___ Data shown ___

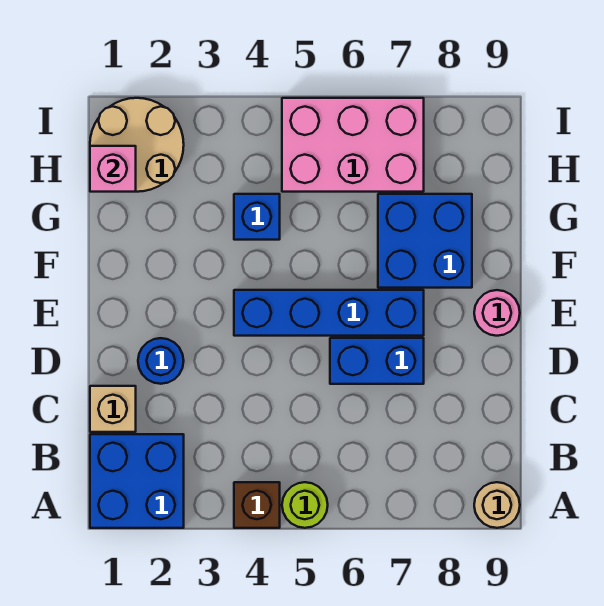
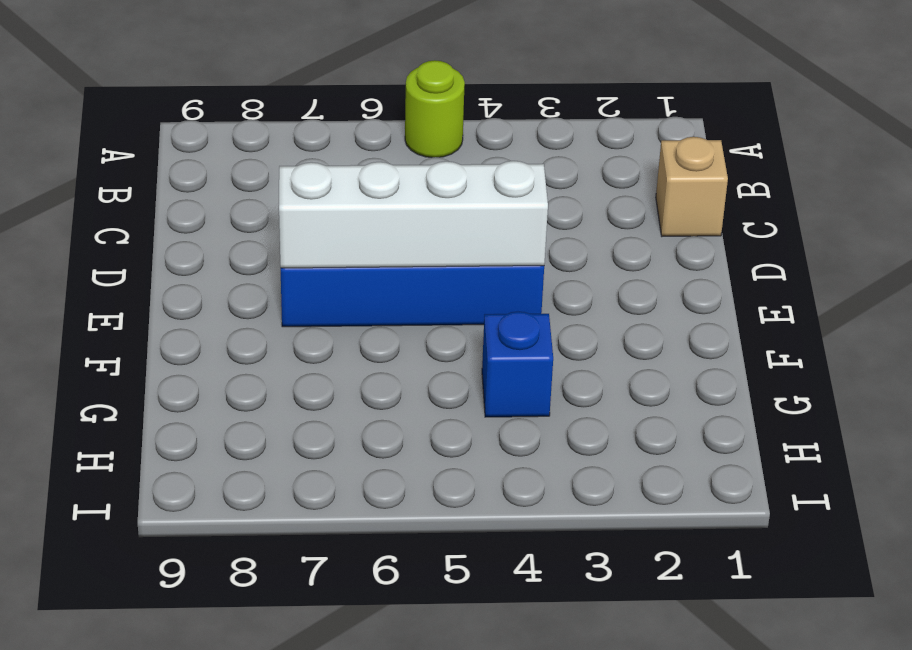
white brick E4:E7 level 2 -> none
none -> blue brick A1:B2 level 1
none -> brown brick A4 level 1
none -> tan round brick A9 level 1

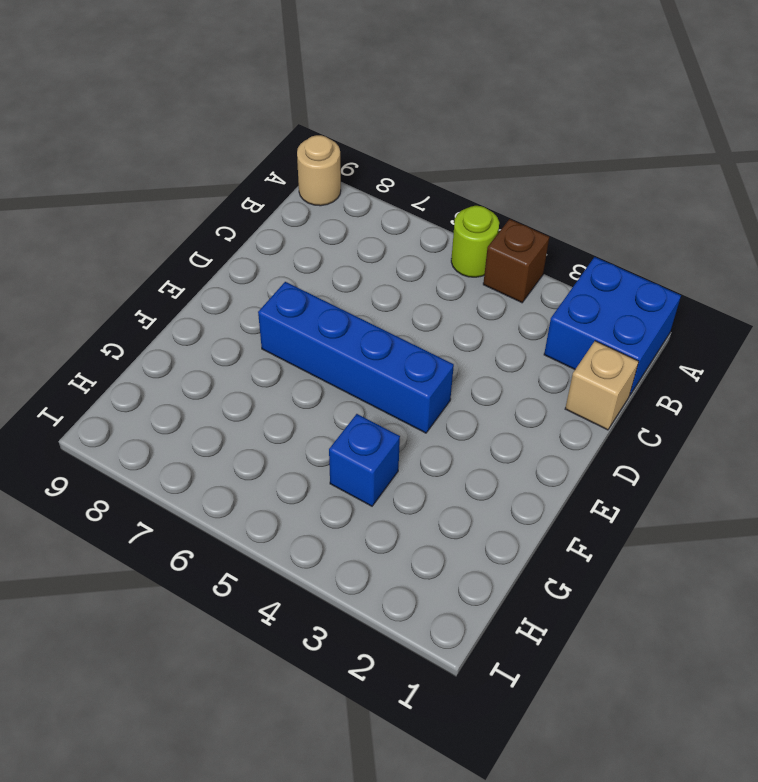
none -> blue round brick D2 level 1
none -> blue brick D6:D7 level 1
none -> pink round brick E9 level 1

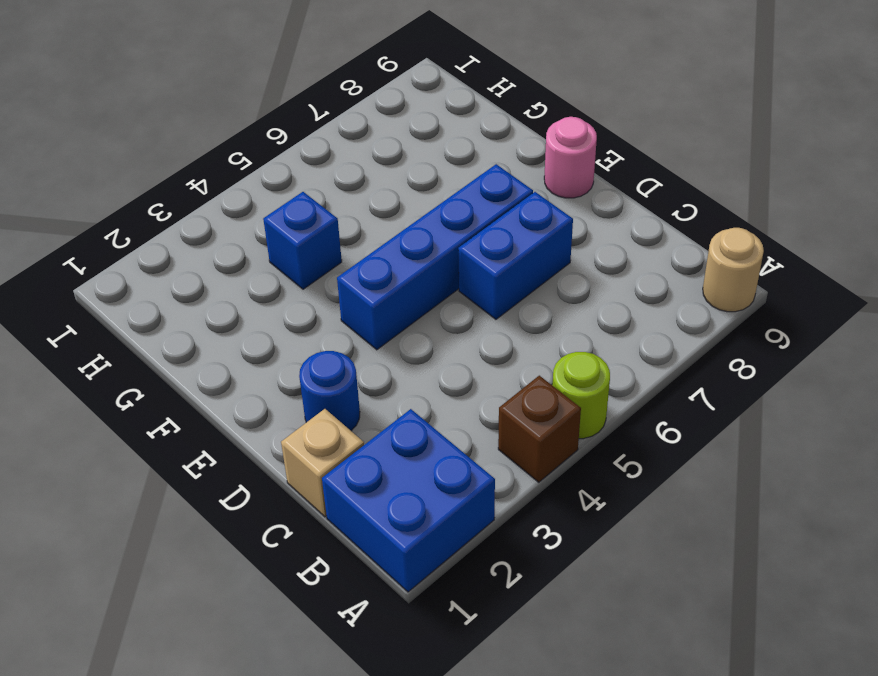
none -> blue brick F7:G8 level 1
none -> tan round brick H1:I2 level 1
none -> pink brick H5:I7 level 1

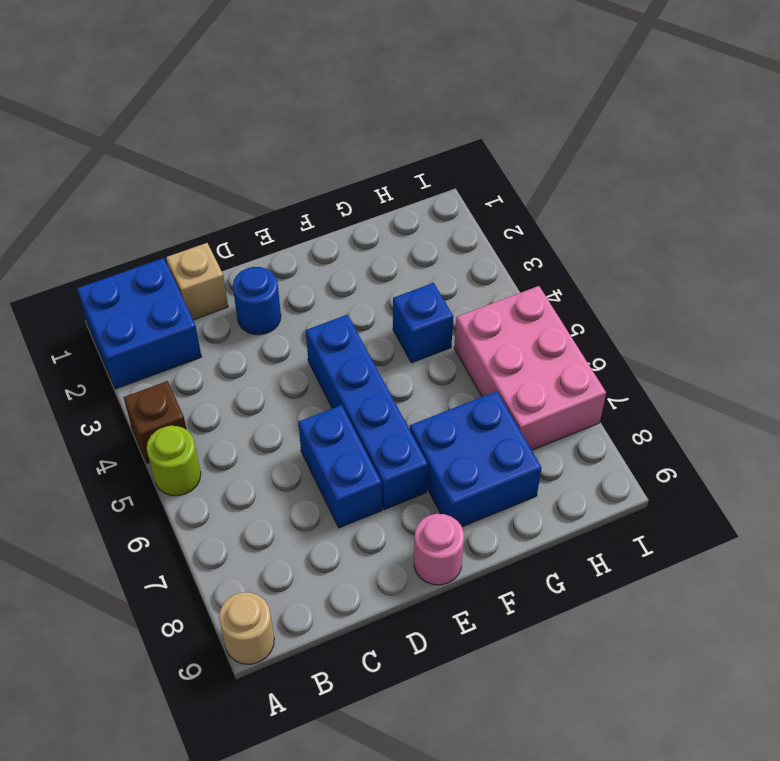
none -> tan round brick H1:I2 level 1
none -> pink brick H1 level 2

___

Work to complete: Go over the data above and copy every line that has the word "round" in it.

Exercise answer:
none -> tan round brick A9 level 1
none -> blue round brick D2 level 1
none -> pink round brick E9 level 1
none -> tan round brick H1:I2 level 1
none -> tan round brick H1:I2 level 1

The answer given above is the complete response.